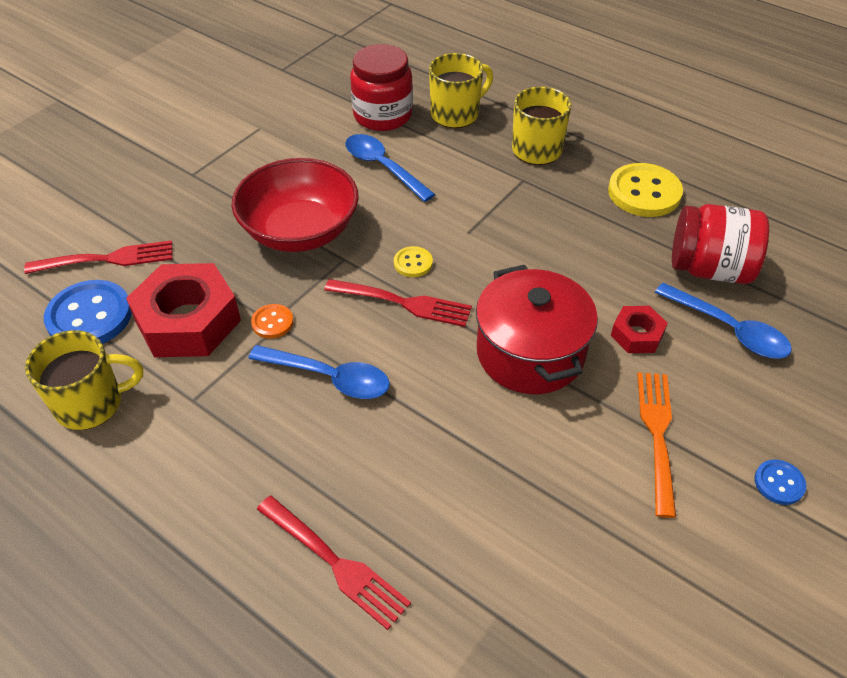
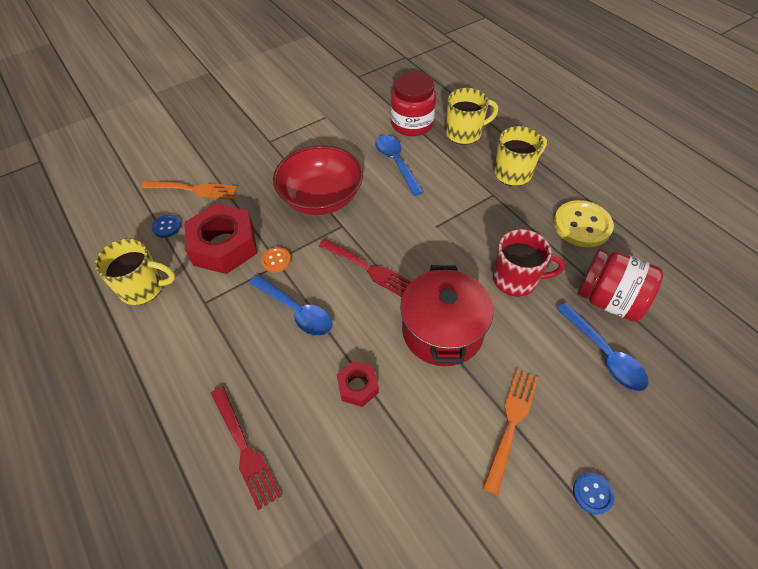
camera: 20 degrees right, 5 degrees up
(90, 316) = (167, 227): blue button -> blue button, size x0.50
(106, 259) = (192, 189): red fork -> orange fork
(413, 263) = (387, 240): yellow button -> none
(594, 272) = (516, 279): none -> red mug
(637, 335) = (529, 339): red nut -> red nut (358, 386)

* **Exercise instructions**: Each record, word for word, should be printed again without its pictures.

* **Answer box**:
camera: 20 degrees right, 5 degrees up
(90, 316) = (167, 227): blue button -> blue button, size x0.50
(106, 259) = (192, 189): red fork -> orange fork
(413, 263) = (387, 240): yellow button -> none
(594, 272) = (516, 279): none -> red mug
(637, 335) = (529, 339): red nut -> red nut (358, 386)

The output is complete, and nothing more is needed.